Your instructions:
Print each entry precisely; exclude the pictures.

Provided data:
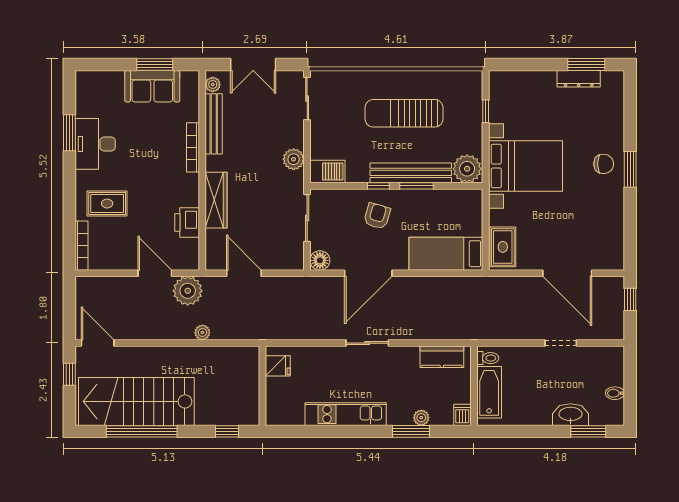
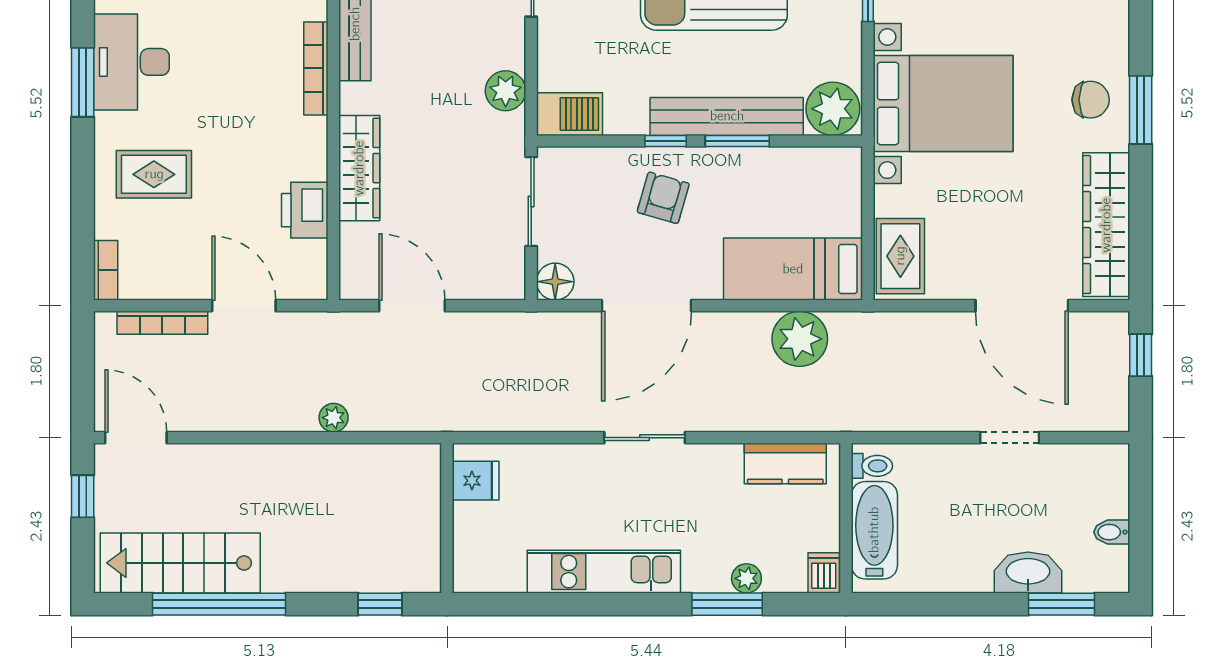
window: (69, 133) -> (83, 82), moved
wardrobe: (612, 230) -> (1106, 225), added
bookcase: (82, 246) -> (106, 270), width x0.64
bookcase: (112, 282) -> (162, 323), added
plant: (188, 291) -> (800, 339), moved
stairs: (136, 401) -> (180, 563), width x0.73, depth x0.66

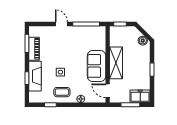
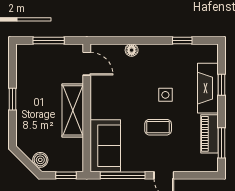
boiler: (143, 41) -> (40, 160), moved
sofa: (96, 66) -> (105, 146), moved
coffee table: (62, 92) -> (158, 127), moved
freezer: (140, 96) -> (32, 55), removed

Problem solution:
window: (69, 133) -> (83, 82), moved
wardrobe: (612, 230) -> (1106, 225), added
bookcase: (82, 246) -> (106, 270), width x0.64
bookcase: (112, 282) -> (162, 323), added
plant: (188, 291) -> (800, 339), moved
stairs: (136, 401) -> (180, 563), width x0.73, depth x0.66

boiler: (143, 41) -> (40, 160), moved
sofa: (96, 66) -> (105, 146), moved
coffee table: (62, 92) -> (158, 127), moved
freezer: (140, 96) -> (32, 55), removed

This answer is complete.